[Start of Attachment]
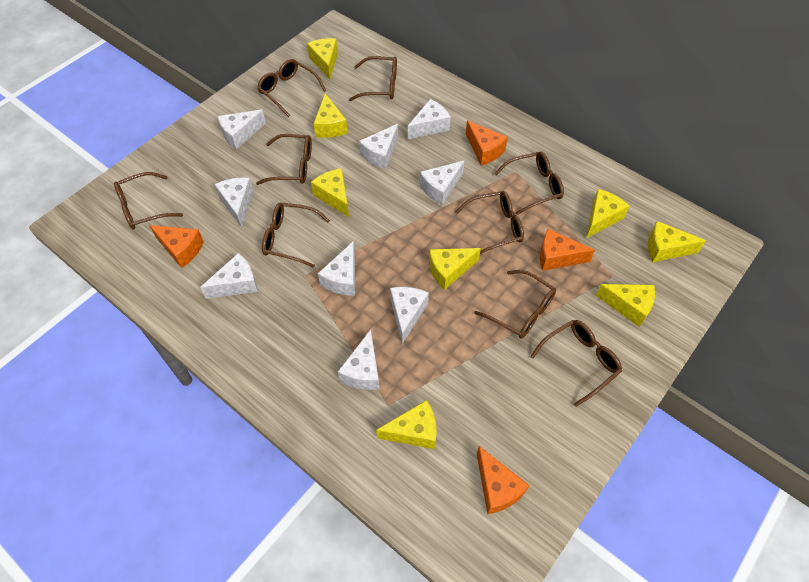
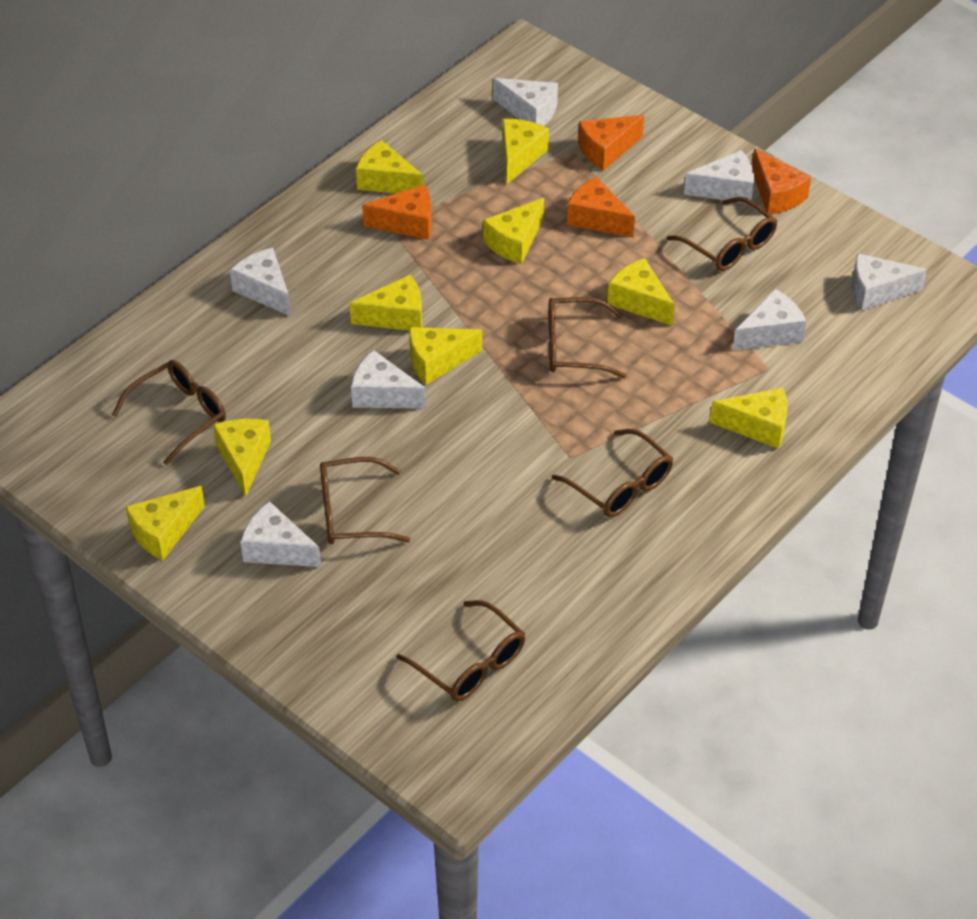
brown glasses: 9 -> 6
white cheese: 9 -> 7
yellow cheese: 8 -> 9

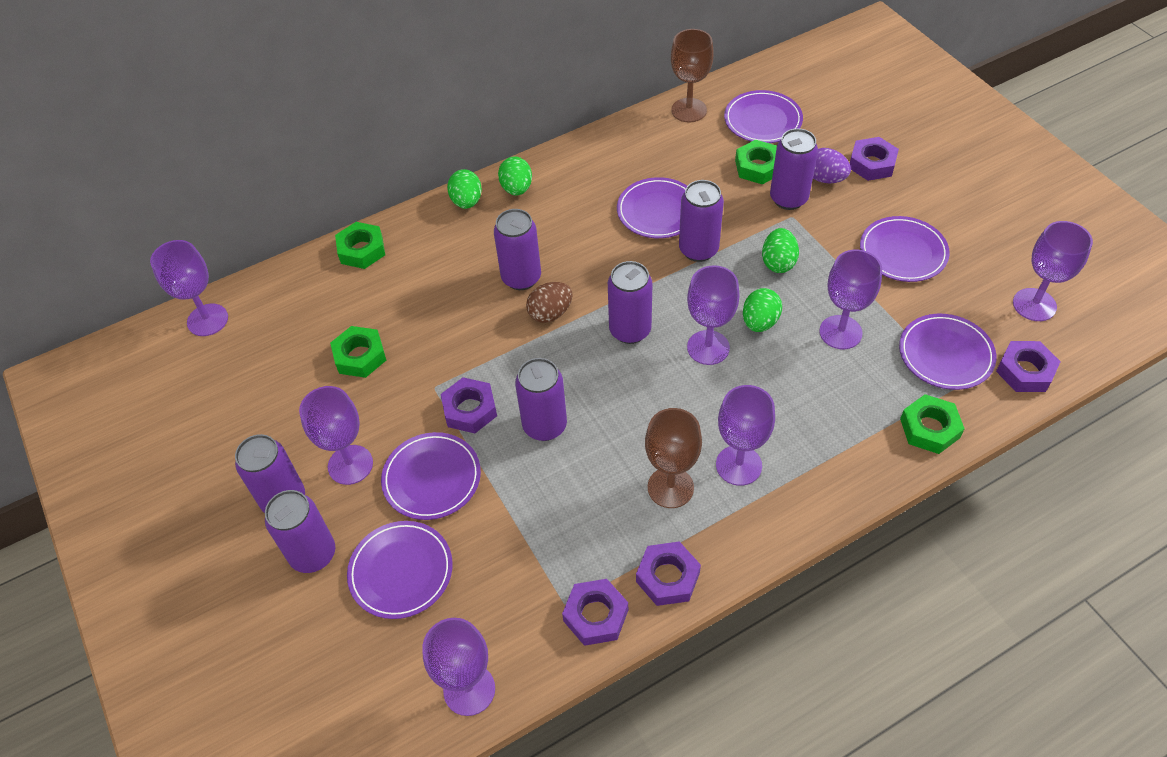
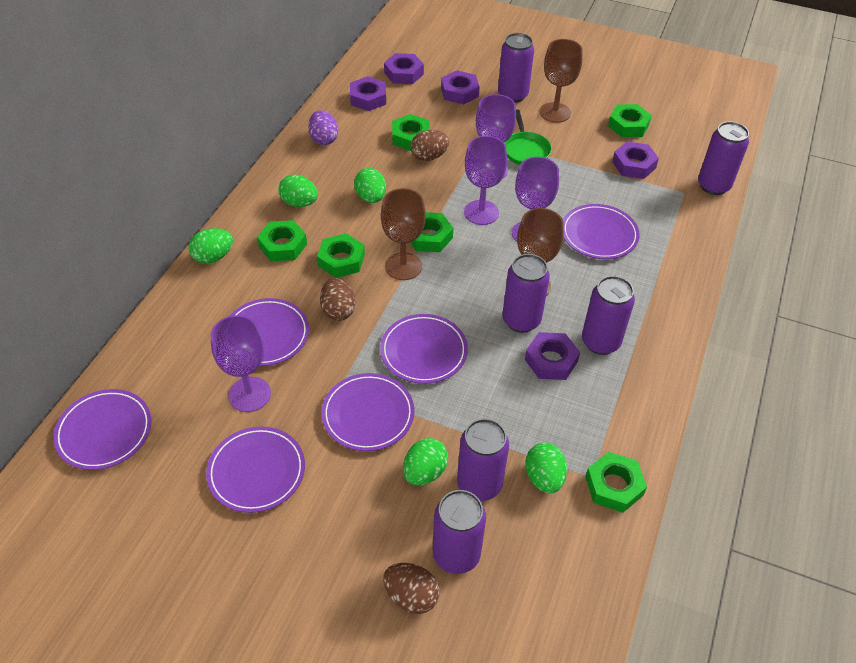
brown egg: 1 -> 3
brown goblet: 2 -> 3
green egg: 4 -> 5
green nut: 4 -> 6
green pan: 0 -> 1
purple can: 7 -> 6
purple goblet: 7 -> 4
[End of Attachment]
Problem description:
Every record above should be set down exactly, with the pictures left out.

Exercise response:
brown glasses: 9 -> 6
white cheese: 9 -> 7
yellow cheese: 8 -> 9

brown egg: 1 -> 3
brown goblet: 2 -> 3
green egg: 4 -> 5
green nut: 4 -> 6
green pan: 0 -> 1
purple can: 7 -> 6
purple goblet: 7 -> 4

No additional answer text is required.